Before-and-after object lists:
* * *

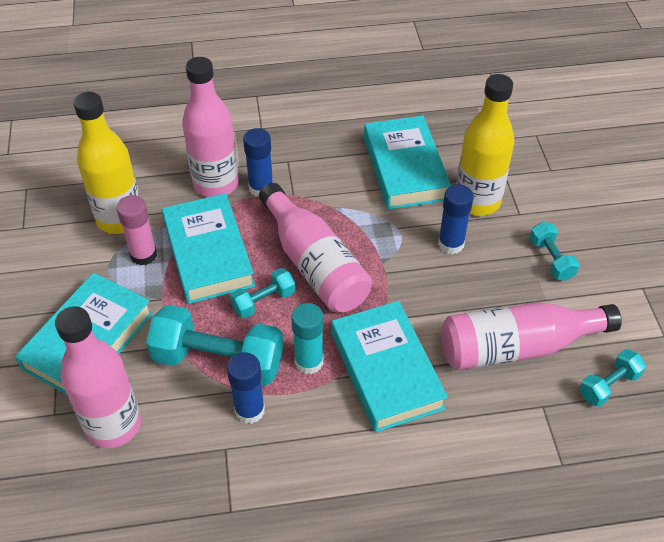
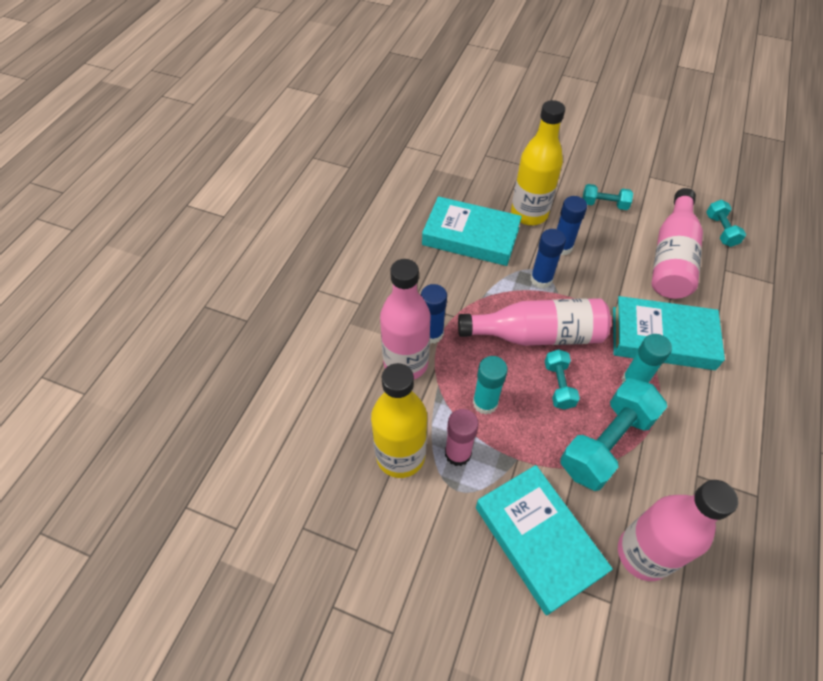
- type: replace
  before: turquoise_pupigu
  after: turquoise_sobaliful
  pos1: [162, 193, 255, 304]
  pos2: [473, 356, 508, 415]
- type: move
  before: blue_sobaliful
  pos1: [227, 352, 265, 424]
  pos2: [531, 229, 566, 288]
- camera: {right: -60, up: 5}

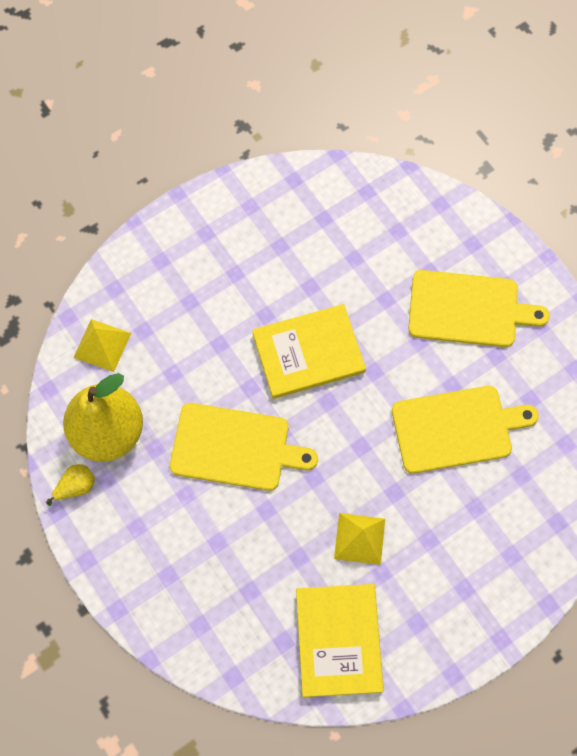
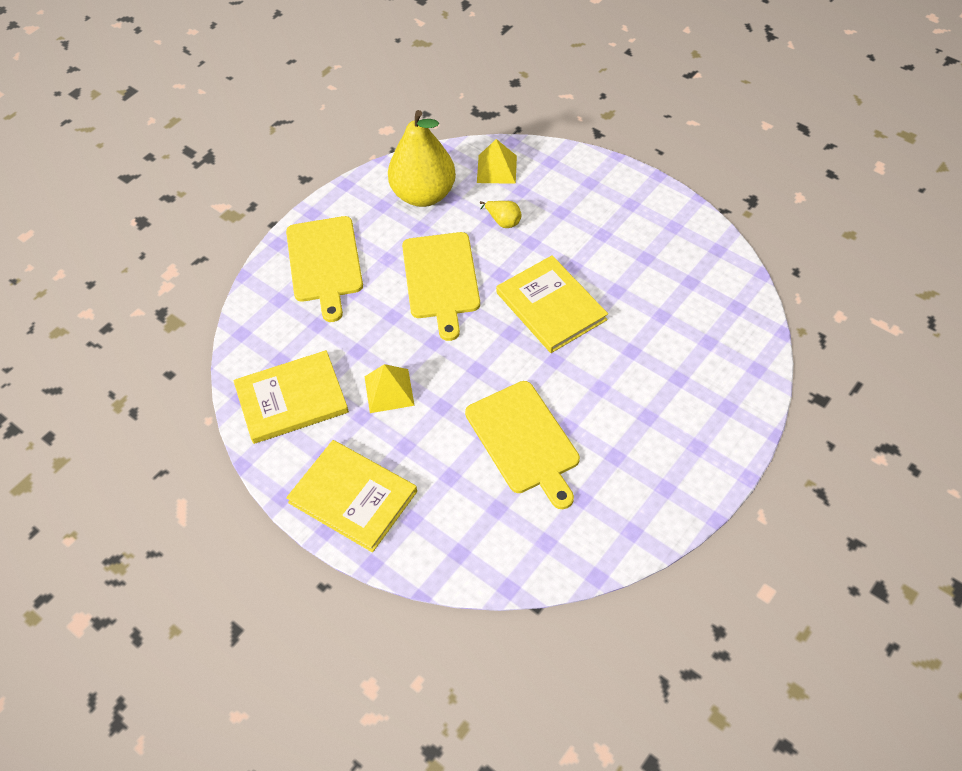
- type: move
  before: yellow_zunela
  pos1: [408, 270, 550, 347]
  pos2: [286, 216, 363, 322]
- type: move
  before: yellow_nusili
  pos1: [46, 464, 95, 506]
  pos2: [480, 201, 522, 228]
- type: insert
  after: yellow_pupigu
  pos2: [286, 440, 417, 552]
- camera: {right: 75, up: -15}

* * *

→ Prompt:
Word for word and without any pictures, return all of the lines above.

→ Answer space:
- type: replace
  before: turquoise_pupigu
  after: turquoise_sobaliful
  pos1: [162, 193, 255, 304]
  pos2: [473, 356, 508, 415]
- type: move
  before: blue_sobaliful
  pos1: [227, 352, 265, 424]
  pos2: [531, 229, 566, 288]
- camera: {right: -60, up: 5}

- type: move
  before: yellow_zunela
  pos1: [408, 270, 550, 347]
  pos2: [286, 216, 363, 322]
- type: move
  before: yellow_nusili
  pos1: [46, 464, 95, 506]
  pos2: [480, 201, 522, 228]
- type: insert
  after: yellow_pupigu
  pos2: [286, 440, 417, 552]
- camera: {right: 75, up: -15}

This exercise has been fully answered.